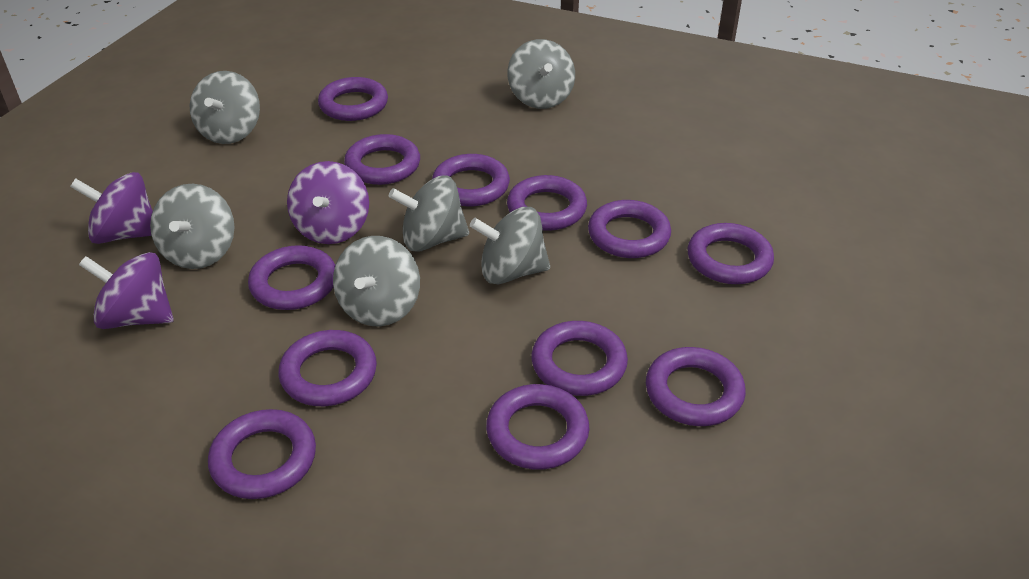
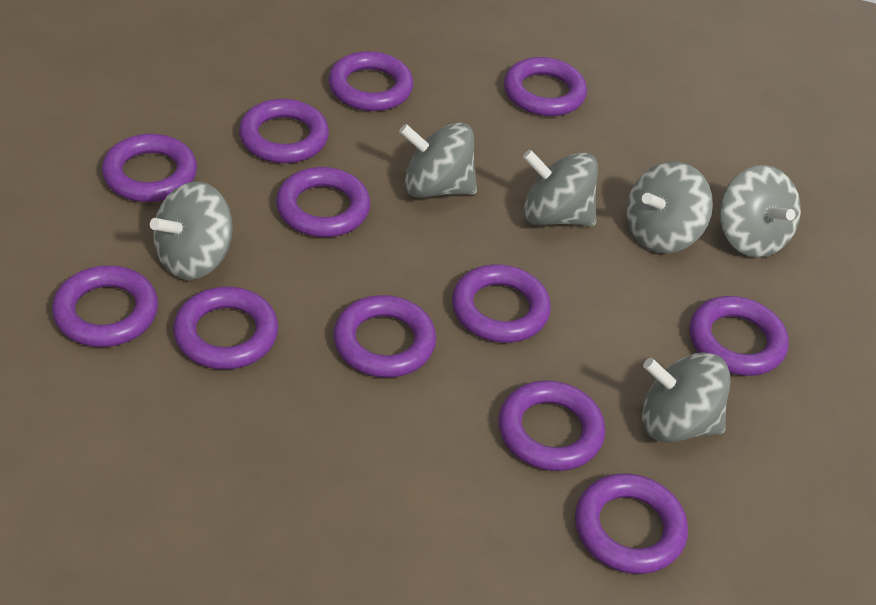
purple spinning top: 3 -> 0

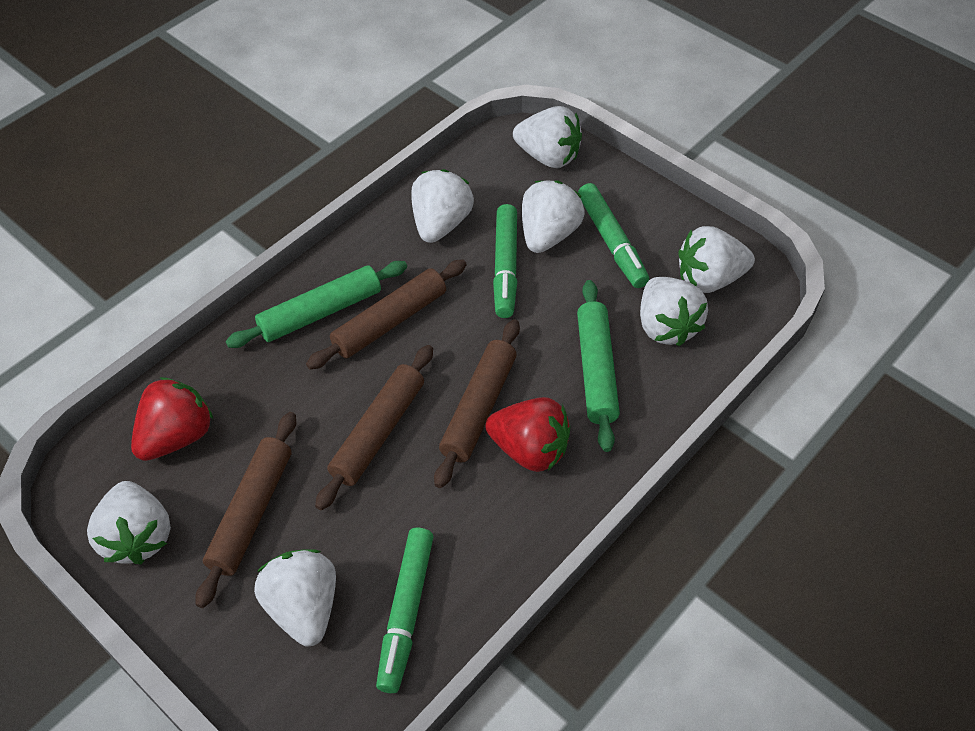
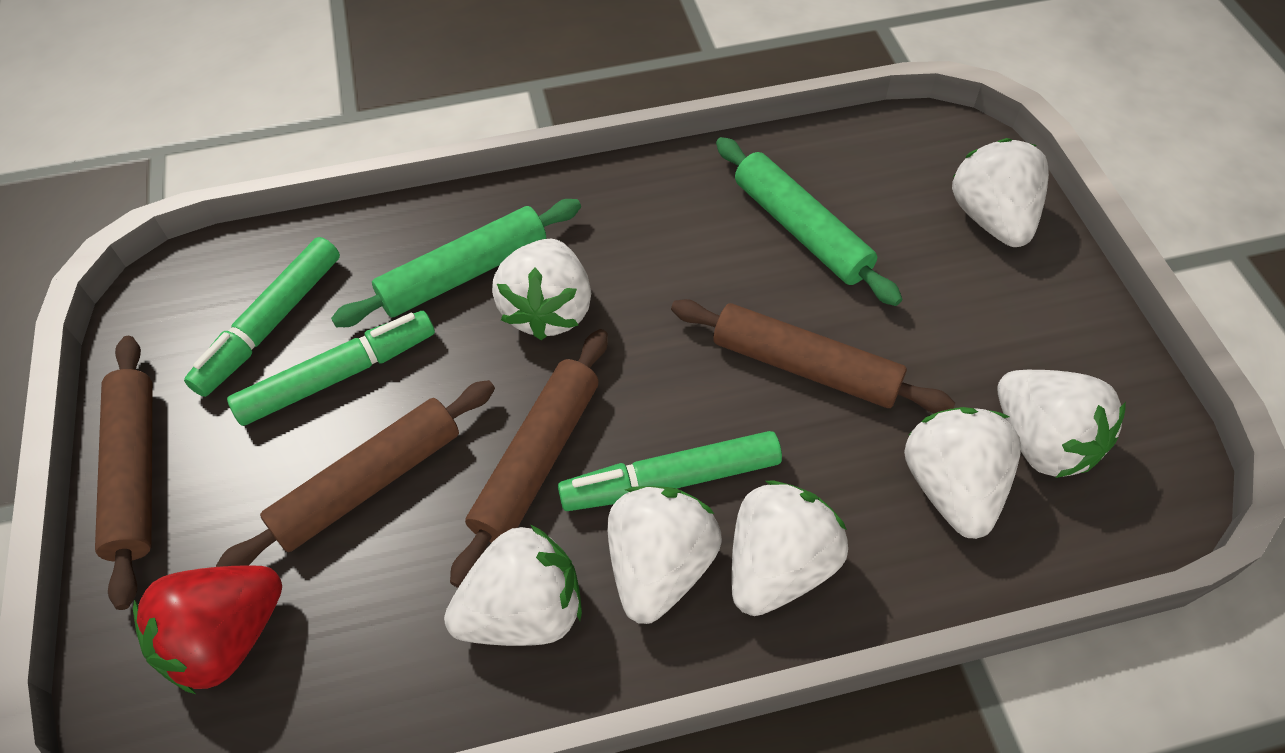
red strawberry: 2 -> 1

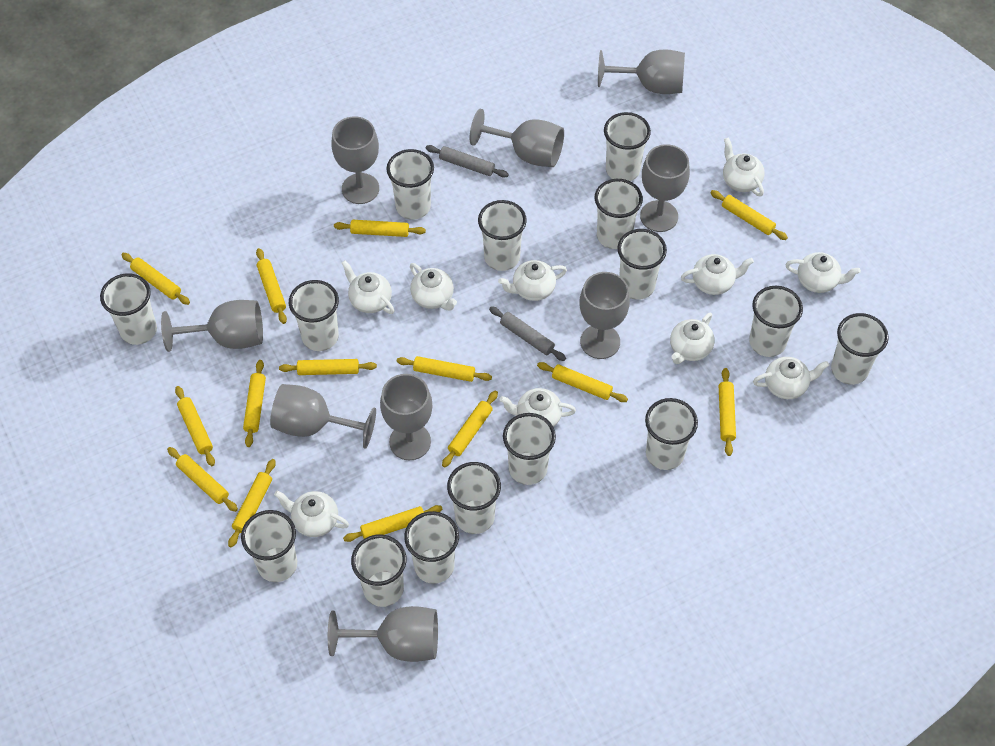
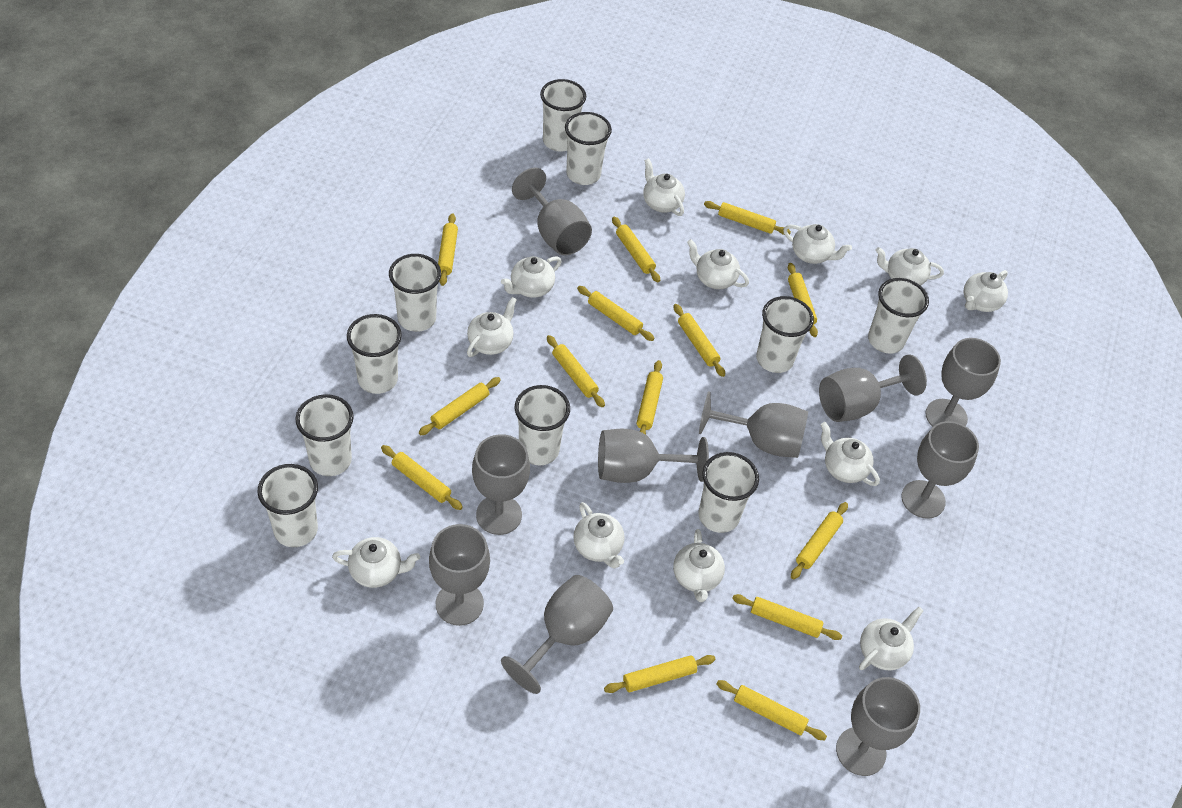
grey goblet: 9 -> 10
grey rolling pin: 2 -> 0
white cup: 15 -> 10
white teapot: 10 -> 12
^^^^^^^^
TASK DIRECTIONS
Across the whole listing above, repeat each line exactly and leave out the images.

TASK RESULT
purple spinning top: 3 -> 0

red strawberry: 2 -> 1

grey goblet: 9 -> 10
grey rolling pin: 2 -> 0
white cup: 15 -> 10
white teapot: 10 -> 12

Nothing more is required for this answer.